What to produce:
Lay out the lines of the entries below as a JSON list of strings, one string per line and with blank lines omitted, from the line containing "You are standing in" up to and including the line containing "You are at the".

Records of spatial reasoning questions
━━━━━━━━━━━━━━━━━━━━
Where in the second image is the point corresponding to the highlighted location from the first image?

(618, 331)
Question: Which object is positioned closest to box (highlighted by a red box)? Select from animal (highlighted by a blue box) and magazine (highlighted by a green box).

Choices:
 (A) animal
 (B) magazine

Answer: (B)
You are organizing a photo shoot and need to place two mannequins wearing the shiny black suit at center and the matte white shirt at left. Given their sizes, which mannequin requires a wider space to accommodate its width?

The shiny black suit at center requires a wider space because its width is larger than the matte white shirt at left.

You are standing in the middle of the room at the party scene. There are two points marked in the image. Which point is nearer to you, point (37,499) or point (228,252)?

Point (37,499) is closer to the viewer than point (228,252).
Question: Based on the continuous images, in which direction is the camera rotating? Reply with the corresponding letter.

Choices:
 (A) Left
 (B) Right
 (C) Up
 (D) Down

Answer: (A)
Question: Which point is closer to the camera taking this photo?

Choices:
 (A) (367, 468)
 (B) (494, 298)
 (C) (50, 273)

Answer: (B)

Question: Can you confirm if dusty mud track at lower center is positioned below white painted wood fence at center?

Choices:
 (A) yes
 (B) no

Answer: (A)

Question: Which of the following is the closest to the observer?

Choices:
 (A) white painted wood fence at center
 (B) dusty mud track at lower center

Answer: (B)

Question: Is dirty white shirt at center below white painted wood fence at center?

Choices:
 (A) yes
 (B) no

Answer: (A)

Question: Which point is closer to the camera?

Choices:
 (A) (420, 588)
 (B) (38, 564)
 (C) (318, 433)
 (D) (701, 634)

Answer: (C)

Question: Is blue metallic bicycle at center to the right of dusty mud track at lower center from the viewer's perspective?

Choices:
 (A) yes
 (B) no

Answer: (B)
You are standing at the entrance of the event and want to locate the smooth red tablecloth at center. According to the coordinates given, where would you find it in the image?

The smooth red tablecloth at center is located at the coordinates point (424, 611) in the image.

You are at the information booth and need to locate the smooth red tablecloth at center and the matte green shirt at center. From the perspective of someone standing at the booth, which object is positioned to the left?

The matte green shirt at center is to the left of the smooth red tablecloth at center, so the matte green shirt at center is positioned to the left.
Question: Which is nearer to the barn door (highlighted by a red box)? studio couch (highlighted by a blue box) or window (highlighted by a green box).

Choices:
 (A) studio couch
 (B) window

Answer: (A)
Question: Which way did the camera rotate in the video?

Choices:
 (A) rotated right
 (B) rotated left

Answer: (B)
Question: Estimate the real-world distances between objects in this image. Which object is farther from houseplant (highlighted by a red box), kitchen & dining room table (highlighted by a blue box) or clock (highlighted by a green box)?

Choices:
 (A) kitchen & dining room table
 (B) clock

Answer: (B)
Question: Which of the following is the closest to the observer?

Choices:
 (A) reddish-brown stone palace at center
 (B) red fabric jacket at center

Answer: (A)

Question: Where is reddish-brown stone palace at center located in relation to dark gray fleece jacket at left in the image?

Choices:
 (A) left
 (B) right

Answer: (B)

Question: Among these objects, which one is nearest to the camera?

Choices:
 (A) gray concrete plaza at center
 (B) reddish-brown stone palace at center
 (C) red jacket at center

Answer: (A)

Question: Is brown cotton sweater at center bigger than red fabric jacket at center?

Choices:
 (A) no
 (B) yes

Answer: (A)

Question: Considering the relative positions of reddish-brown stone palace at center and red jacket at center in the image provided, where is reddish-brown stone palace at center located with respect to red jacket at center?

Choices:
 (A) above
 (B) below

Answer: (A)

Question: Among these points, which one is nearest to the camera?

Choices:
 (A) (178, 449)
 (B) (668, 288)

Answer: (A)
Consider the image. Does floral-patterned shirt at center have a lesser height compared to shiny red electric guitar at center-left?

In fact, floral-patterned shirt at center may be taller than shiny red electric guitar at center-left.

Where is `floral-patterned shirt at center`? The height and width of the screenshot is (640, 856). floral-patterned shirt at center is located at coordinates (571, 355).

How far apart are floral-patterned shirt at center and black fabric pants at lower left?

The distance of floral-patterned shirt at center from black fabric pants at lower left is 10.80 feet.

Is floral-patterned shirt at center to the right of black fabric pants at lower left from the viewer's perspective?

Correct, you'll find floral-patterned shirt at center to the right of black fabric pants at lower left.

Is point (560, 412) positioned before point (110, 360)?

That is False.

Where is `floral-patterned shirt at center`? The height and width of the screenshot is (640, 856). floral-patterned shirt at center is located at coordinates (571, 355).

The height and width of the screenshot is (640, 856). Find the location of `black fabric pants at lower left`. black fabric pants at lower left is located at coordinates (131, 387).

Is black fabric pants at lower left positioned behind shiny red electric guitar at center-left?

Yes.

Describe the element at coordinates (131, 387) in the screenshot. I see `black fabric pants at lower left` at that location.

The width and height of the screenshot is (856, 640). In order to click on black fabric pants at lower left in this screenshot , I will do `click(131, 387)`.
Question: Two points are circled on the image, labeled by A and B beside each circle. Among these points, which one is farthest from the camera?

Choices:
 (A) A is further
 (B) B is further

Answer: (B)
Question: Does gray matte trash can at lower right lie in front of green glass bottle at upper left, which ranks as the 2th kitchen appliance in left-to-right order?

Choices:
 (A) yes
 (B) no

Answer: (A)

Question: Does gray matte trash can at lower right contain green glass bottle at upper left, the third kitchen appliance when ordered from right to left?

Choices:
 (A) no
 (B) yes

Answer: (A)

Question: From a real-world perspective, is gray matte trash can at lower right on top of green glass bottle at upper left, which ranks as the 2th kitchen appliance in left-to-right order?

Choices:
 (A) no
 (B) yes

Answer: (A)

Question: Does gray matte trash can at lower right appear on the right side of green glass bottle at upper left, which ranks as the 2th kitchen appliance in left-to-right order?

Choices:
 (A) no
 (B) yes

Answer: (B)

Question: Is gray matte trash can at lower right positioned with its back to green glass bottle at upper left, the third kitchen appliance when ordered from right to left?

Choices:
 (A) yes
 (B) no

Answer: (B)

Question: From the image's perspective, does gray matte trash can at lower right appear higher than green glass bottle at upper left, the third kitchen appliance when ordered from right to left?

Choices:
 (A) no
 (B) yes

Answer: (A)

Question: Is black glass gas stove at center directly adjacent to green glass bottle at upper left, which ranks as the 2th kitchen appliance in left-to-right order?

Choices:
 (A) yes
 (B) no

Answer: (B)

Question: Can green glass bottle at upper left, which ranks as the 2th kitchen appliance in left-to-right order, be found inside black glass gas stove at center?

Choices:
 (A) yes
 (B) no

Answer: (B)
━━━━━━━━━━━━━━━━━━━━
Answer to this exercise:
[
  "You are standing in the middle of the room at the party scene. There are two points marked in the image. Which point is nearer to you, point (37,499) or point (228,252)?",
  "Point (37,499) is closer to the viewer than point (228,252).",
  "Question: Based on the continuous images, in which direction is the camera rotating? Reply with the corresponding letter.",
  "Choices:",
  " (A) Left",
  " (B) Right",
  " (C) Up",
  " (D) Down",
  "Answer: (A)",
  "Question: Which point is closer to the camera taking this photo?",
  "Choices:",
  " (A) (367, 468)",
  " (B) (494, 298)",
  " (C) (50, 273)",
  "Answer: (B)",
  "Question: Can you confirm if dusty mud track at lower center is positioned below white painted wood fence at center?",
  "Choices:",
  " (A) yes",
  " (B) no",
  "Answer: (A)",
  "Question: Which of the following is the closest to the observer?",
  "Choices:",
  " (A) white painted wood fence at center",
  " (B) dusty mud track at lower center",
  "Answer: (B)",
  "Question: Is dirty white shirt at center below white painted wood fence at center?",
  "Choices:",
  " (A) yes",
  " (B) no",
  "Answer: (A)",
  "Question: Which point is closer to the camera?",
  "Choices:",
  " (A) (420, 588)",
  " (B) (38, 564)",
  " (C) (318, 433)",
  " (D) (701, 634)",
  "Answer: (C)",
  "Question: Is blue metallic bicycle at center to the right of dusty mud track at lower center from the viewer's perspective?",
  "Choices:",
  " (A) yes",
  " (B) no",
  "Answer: (B)",
  "You are standing at the entrance of the event and want to locate the smooth red tablecloth at center. According to the coordinates given, where would you find it in the image?",
  "The smooth red tablecloth at center is located at the coordinates point (424, 611) in the image.",
  "You are at the information booth and need to locate the smooth red tablecloth at center and the matte green shirt at center. From the perspective of someone standing at the booth, which object is positioned to the left?"
]